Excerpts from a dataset
____________
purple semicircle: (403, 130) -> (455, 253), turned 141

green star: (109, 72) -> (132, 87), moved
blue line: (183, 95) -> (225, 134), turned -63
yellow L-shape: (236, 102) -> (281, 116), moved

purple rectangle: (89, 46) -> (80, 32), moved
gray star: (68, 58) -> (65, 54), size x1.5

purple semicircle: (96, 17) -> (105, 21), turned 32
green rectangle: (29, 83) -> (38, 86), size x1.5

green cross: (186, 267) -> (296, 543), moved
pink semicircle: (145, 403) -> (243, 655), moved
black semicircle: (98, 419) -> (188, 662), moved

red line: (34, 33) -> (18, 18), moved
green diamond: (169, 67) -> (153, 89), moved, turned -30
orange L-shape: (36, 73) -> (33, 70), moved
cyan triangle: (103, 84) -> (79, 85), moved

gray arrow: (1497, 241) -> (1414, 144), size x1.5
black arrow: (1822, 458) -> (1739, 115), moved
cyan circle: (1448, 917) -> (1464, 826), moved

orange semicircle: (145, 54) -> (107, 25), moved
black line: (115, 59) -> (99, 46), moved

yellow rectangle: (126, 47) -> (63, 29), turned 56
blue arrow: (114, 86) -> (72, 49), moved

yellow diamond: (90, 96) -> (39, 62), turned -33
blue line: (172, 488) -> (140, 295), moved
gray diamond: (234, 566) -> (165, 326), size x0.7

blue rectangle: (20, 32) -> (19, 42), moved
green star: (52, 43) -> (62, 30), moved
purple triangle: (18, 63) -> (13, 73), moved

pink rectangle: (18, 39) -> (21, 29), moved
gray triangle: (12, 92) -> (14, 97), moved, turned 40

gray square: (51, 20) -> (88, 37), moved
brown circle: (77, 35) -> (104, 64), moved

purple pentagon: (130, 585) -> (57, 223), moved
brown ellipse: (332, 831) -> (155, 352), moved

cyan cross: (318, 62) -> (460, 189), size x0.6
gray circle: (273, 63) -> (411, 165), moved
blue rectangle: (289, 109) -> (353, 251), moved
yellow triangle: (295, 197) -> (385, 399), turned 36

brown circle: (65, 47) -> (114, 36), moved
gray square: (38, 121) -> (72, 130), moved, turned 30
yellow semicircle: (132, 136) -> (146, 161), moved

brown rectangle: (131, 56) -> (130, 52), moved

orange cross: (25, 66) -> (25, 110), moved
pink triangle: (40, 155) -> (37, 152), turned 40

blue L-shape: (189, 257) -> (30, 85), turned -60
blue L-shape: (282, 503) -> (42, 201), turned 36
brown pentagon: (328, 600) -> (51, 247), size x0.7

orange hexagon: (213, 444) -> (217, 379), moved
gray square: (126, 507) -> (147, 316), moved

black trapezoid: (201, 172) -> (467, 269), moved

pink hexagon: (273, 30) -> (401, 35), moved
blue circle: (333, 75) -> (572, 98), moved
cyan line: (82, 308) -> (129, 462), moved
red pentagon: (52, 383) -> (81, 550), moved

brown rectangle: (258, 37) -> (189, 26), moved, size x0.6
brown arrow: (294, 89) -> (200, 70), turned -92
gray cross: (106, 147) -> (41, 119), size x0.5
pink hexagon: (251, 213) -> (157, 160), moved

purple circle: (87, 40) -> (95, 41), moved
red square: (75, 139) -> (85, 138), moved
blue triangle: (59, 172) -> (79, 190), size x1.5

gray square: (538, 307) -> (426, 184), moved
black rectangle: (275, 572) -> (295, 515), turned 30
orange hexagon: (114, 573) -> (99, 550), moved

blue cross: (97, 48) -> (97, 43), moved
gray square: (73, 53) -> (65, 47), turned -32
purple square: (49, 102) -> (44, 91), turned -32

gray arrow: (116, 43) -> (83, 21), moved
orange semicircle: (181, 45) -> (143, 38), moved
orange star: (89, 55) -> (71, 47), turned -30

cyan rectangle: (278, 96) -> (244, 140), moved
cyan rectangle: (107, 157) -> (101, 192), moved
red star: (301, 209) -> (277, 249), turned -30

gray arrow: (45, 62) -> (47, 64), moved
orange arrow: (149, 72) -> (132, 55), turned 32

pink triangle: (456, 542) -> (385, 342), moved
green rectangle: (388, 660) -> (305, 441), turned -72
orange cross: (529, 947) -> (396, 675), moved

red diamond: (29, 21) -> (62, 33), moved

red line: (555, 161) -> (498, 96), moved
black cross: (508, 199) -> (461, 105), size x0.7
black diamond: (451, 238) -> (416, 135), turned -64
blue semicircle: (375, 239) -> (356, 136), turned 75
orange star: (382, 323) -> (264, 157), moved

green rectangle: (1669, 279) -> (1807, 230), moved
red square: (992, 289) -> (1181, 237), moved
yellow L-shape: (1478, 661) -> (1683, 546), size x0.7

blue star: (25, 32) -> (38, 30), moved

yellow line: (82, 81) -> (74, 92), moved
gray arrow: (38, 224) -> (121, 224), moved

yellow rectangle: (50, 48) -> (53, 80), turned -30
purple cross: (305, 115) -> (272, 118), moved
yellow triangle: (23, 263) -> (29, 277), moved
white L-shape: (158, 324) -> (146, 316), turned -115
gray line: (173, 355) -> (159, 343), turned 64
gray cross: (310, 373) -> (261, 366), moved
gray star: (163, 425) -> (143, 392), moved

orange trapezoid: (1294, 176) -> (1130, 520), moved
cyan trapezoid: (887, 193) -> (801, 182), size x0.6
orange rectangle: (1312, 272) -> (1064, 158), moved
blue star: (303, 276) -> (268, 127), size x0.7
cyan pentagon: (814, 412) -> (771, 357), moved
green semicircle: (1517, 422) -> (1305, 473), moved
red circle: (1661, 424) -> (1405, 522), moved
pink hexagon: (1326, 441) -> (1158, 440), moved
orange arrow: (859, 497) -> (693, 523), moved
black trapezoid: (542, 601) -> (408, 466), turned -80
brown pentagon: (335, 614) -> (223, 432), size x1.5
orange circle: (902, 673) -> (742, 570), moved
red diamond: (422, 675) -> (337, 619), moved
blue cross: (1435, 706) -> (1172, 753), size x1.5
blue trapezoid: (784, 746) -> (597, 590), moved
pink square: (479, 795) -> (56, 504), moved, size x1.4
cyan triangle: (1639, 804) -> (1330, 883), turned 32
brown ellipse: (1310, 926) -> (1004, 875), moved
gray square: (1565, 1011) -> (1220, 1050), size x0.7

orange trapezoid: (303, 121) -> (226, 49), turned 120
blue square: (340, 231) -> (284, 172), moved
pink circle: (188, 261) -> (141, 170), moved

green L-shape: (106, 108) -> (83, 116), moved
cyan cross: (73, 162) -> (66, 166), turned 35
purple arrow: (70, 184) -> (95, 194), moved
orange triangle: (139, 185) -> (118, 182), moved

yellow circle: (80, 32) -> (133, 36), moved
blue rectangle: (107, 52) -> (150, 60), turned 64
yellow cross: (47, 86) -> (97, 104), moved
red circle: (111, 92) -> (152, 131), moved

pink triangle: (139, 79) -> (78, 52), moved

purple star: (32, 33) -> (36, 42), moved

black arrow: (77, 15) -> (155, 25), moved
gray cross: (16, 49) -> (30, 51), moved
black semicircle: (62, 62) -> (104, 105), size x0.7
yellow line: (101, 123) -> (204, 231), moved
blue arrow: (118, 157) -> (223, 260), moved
____________
## ABOUT THIS EXERCISE
Gather from the data above every line with the string "cyan".

## RESPONSE BOX
cyan triangle: (103, 84) -> (79, 85), moved
cyan circle: (1448, 917) -> (1464, 826), moved
cyan cross: (318, 62) -> (460, 189), size x0.6
cyan line: (82, 308) -> (129, 462), moved
cyan rectangle: (278, 96) -> (244, 140), moved
cyan rectangle: (107, 157) -> (101, 192), moved
cyan trapezoid: (887, 193) -> (801, 182), size x0.6
cyan pentagon: (814, 412) -> (771, 357), moved
cyan triangle: (1639, 804) -> (1330, 883), turned 32
cyan cross: (73, 162) -> (66, 166), turned 35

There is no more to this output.